### Exercise description
What I need is an exact repeat of the lines from the one with "black L-shape: (366, 213)" through the end of the listing below. Leave out every picture.

### Material for this exercise
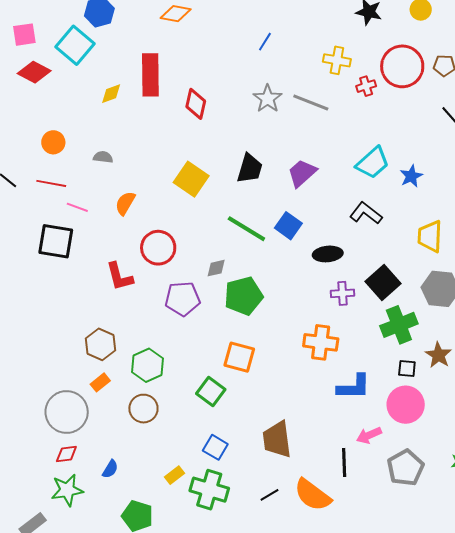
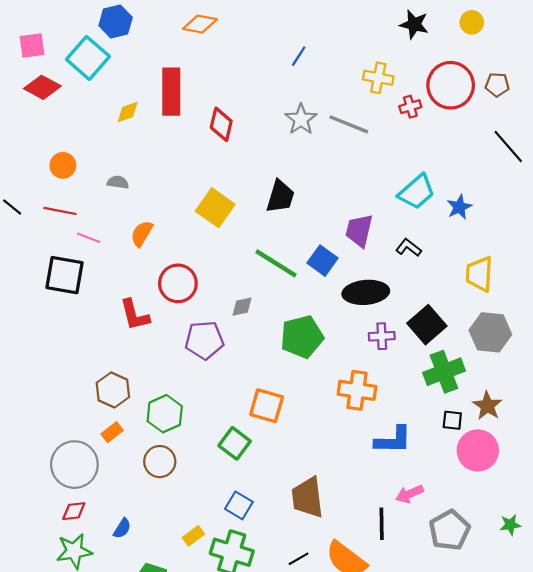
purple trapezoid: (302, 173) -> (359, 230), moved, turned -36
black L-shape: (366, 213) -> (409, 248), size x0.7
black ellipse: (328, 254) -> (366, 292), size x1.4
green pentagon: (243, 296) -> (302, 337), moved
pink circle: (406, 405) -> (478, 450), moved

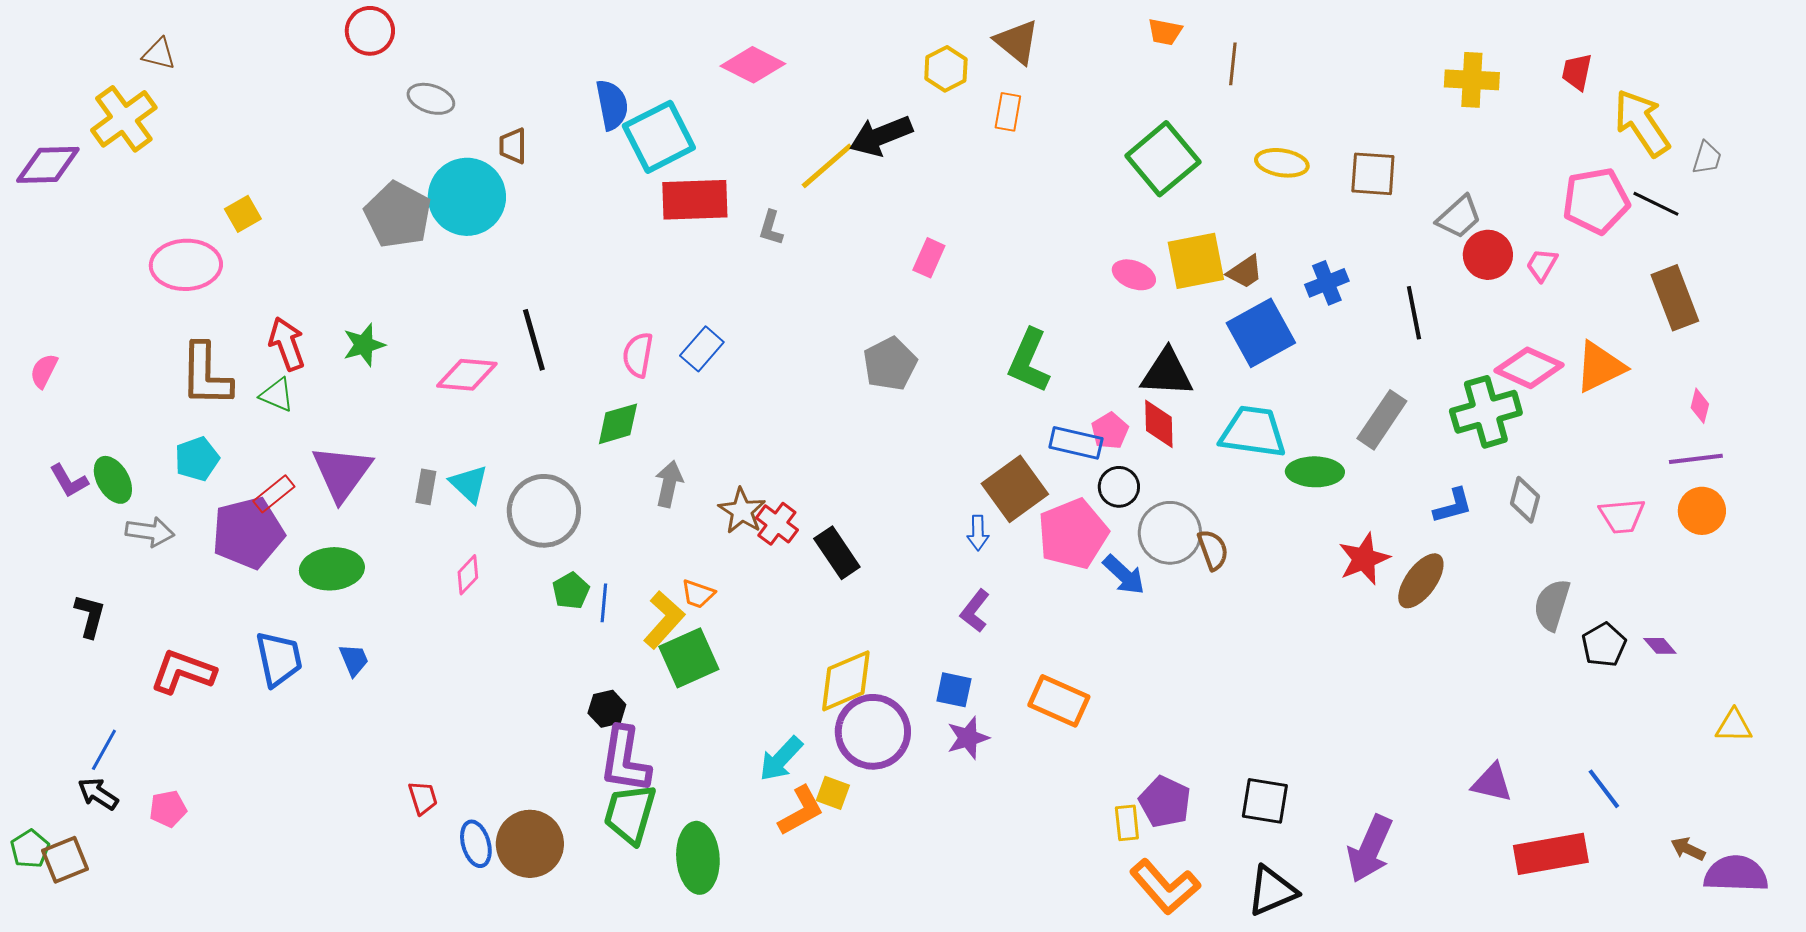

### Response area
black L-shape: (366, 213) -> (409, 248), size x0.7
black ellipse: (328, 254) -> (366, 292), size x1.4
green pentagon: (243, 296) -> (302, 337), moved
pink circle: (406, 405) -> (478, 450), moved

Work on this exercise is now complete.